- What is expected -
Where does the string "Computermaus" occur in the records? Copy each line that holds it.

Exercise data START

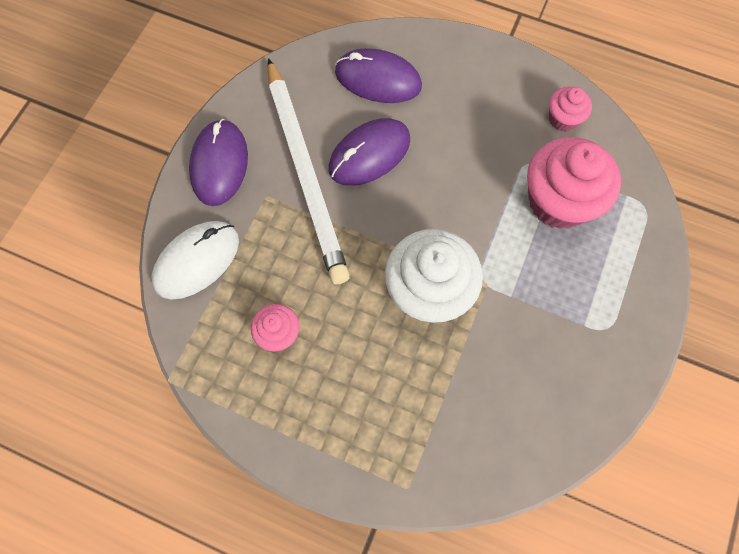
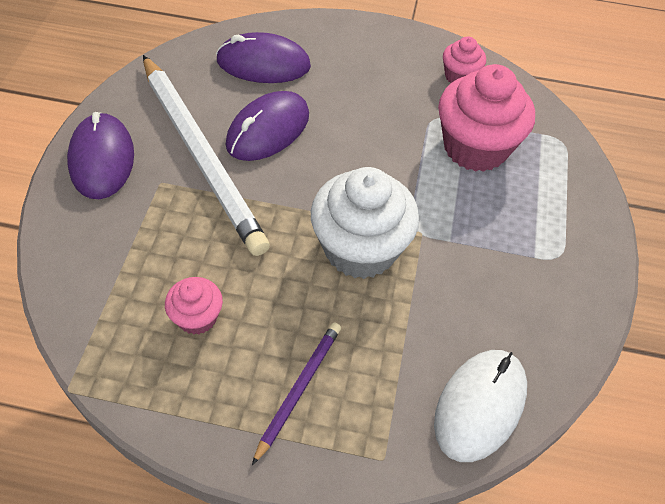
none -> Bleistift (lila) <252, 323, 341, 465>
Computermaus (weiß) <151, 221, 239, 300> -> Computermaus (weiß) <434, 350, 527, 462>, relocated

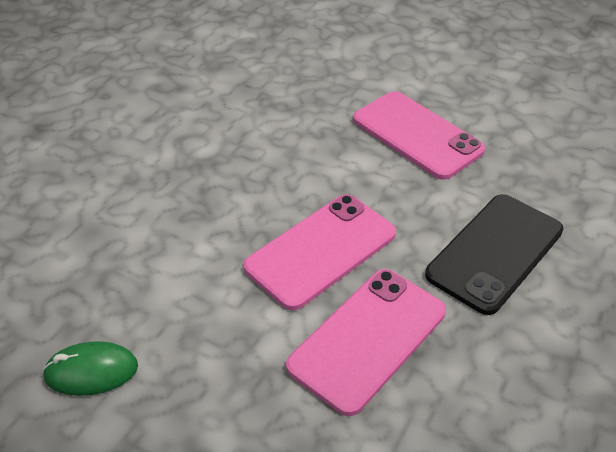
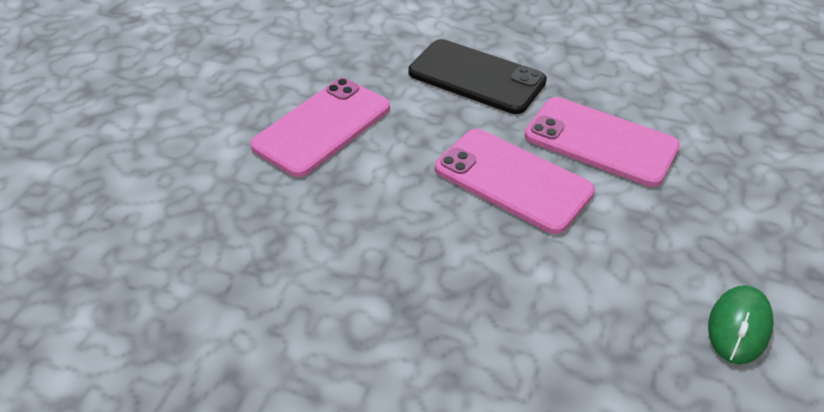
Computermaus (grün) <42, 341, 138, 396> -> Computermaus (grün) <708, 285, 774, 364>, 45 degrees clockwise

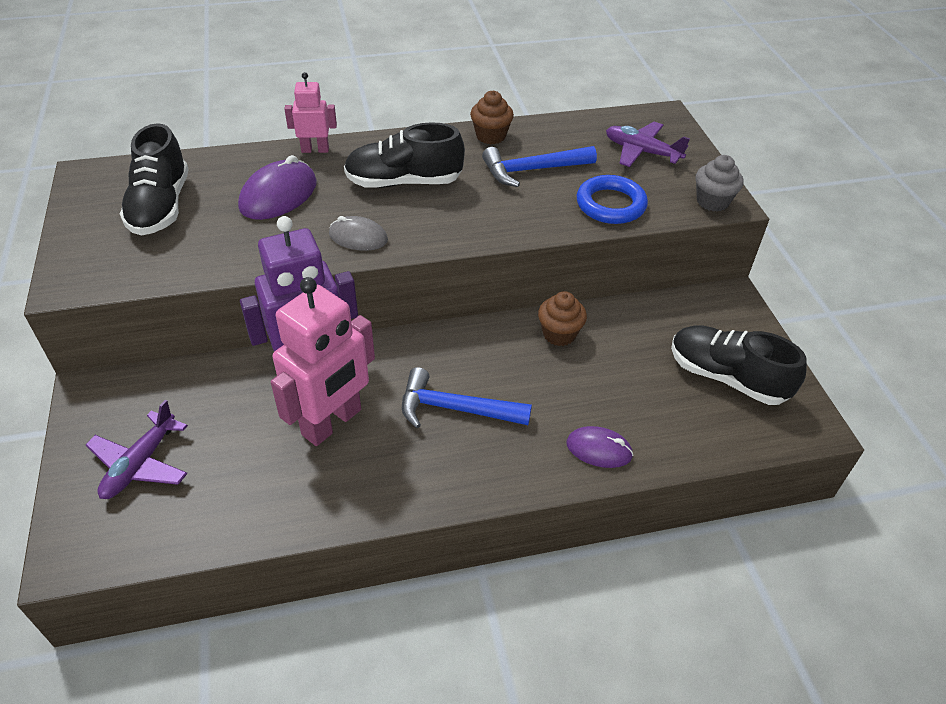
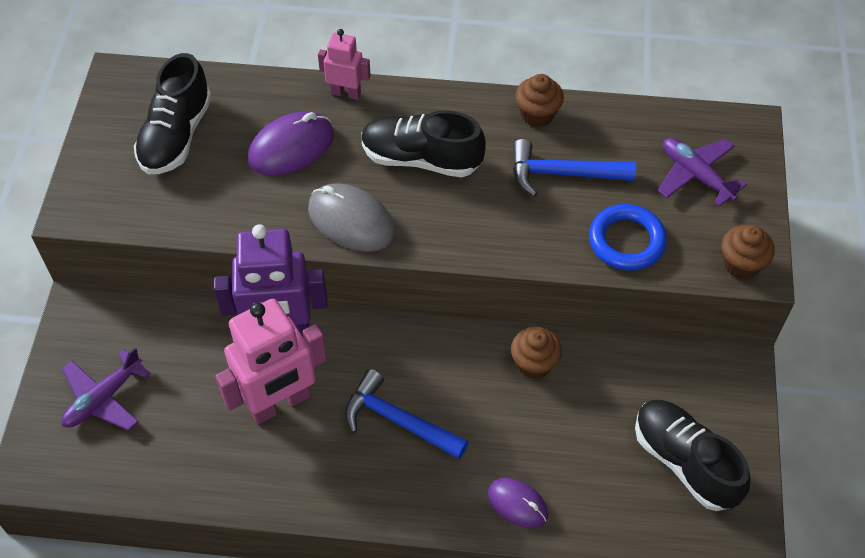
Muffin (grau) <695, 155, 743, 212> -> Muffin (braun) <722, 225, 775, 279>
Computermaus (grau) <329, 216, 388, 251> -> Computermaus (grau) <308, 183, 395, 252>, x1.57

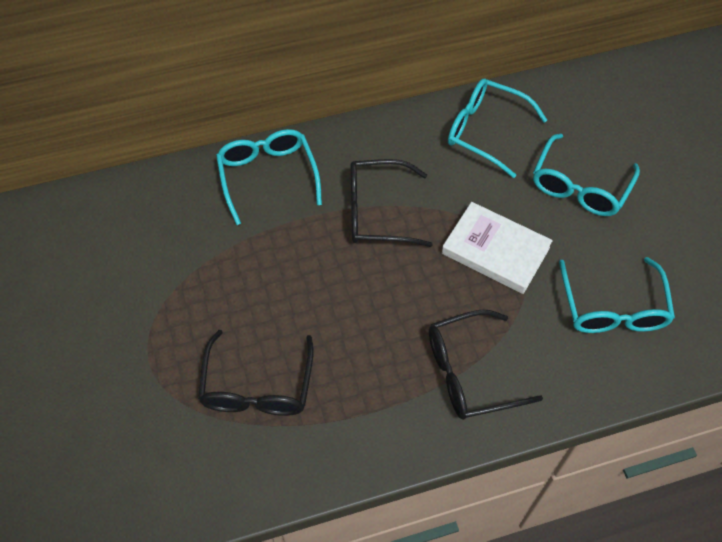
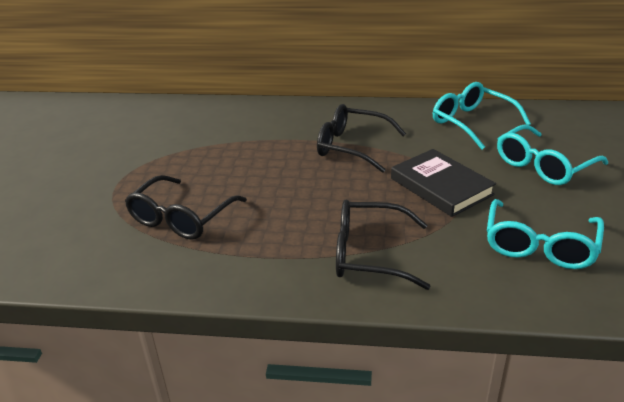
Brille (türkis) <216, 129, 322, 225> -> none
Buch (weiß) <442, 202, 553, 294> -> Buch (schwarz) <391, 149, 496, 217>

Exercise data END

- Exercise output -
Computermaus (weiß) <151, 221, 239, 300> -> Computermaus (weiß) <434, 350, 527, 462>, relocated
Computermaus (grün) <42, 341, 138, 396> -> Computermaus (grün) <708, 285, 774, 364>, 45 degrees clockwise
Computermaus (grau) <329, 216, 388, 251> -> Computermaus (grau) <308, 183, 395, 252>, x1.57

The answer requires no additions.